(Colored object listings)
== Segment start ==

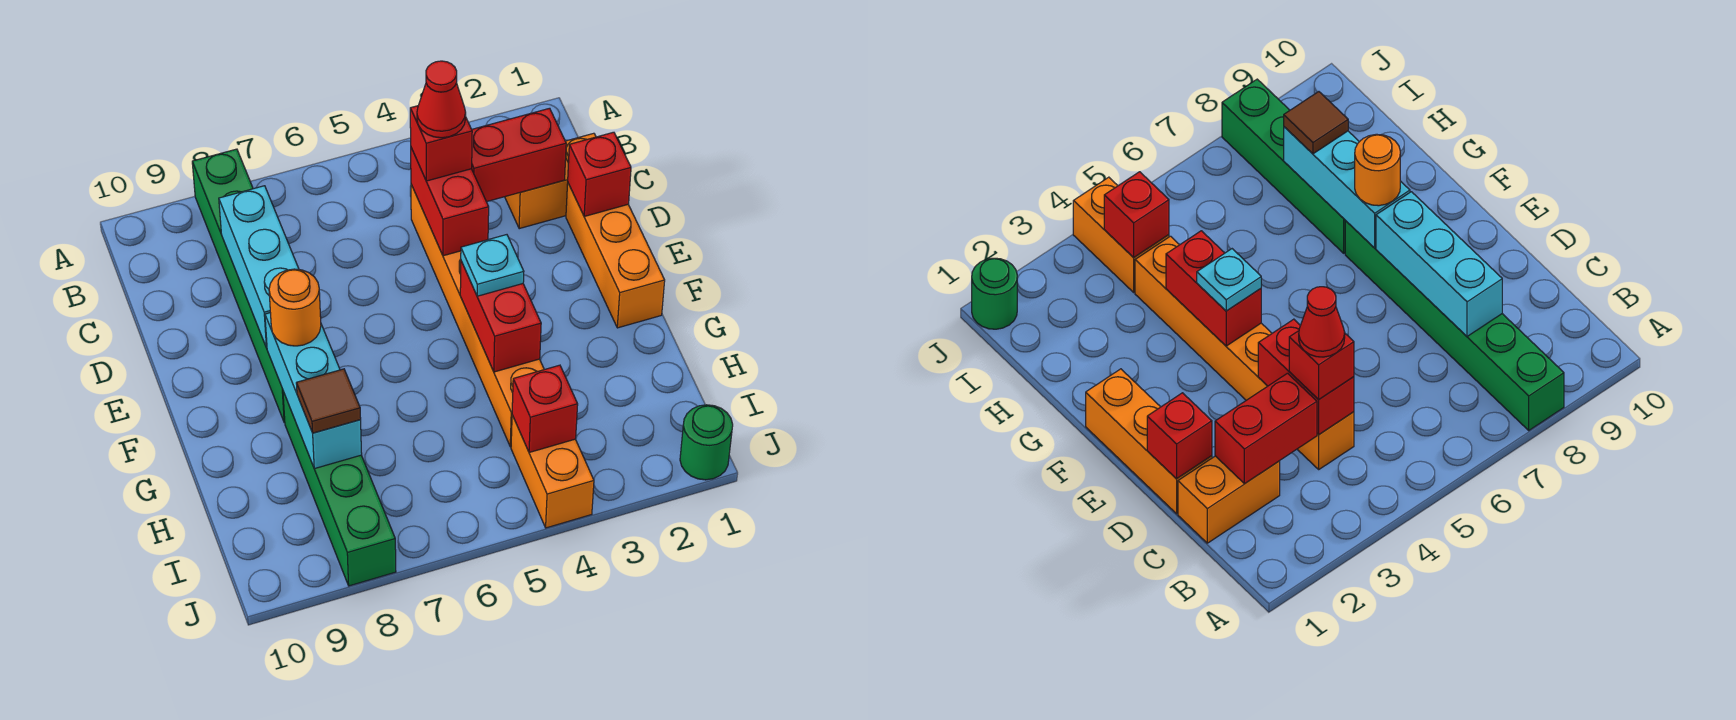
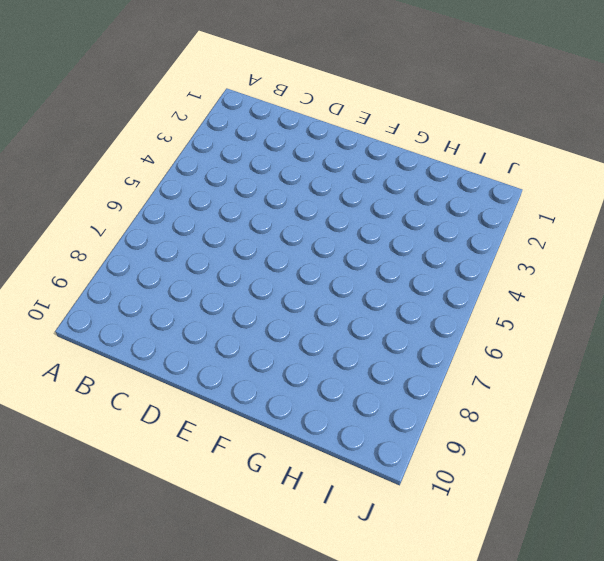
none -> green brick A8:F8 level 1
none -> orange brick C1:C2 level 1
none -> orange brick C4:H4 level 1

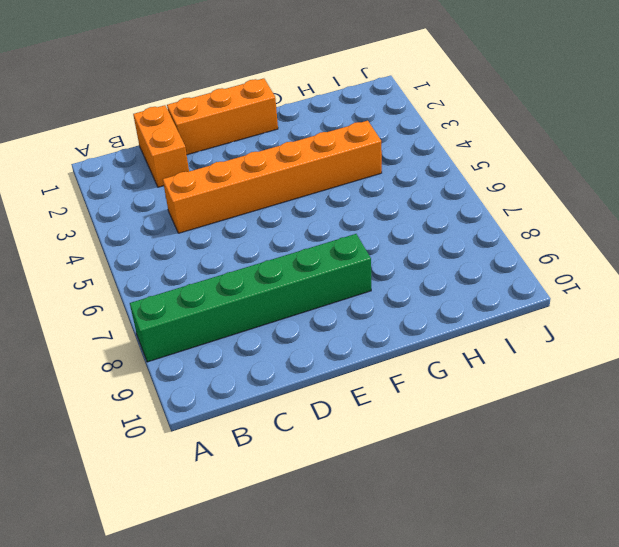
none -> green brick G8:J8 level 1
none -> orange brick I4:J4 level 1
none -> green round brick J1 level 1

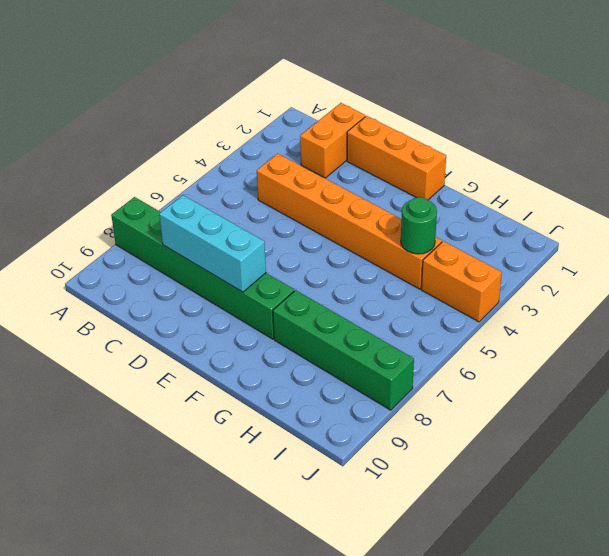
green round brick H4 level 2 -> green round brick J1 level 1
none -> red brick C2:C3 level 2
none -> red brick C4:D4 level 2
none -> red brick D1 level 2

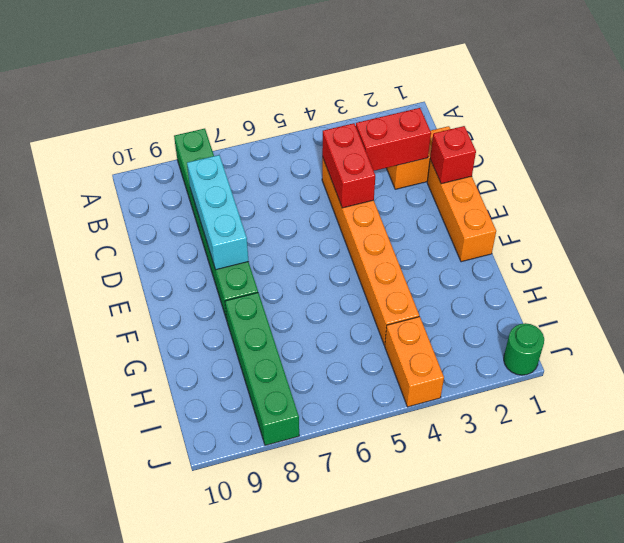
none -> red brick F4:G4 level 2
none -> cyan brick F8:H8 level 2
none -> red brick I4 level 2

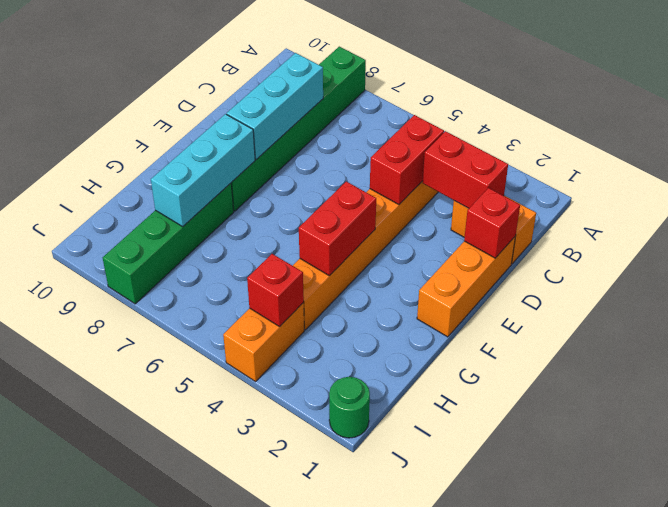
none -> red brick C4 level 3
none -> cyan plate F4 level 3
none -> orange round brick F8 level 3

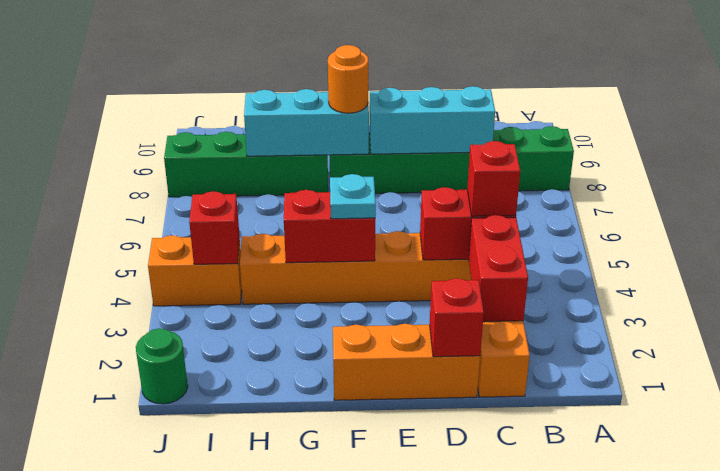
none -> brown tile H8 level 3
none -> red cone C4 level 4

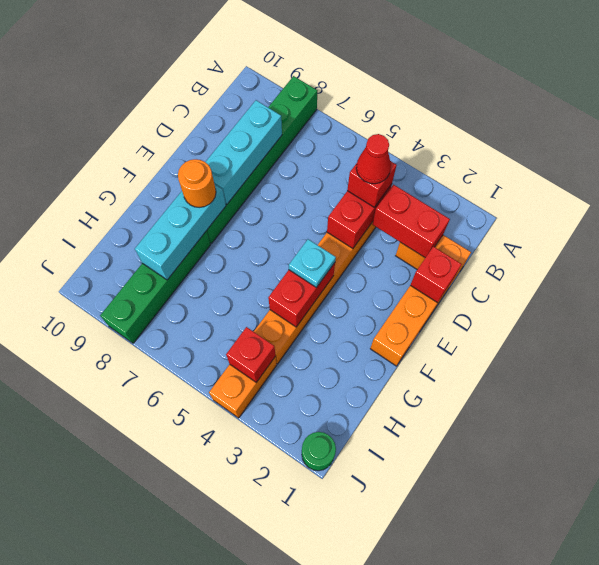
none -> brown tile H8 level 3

== Segment end ==

** Exercise requirements **
Using the records above, filter out every line that lacks the string "cyan" and copy the rest.

** Result of this task **
none -> cyan brick F8:H8 level 2
none -> cyan plate F4 level 3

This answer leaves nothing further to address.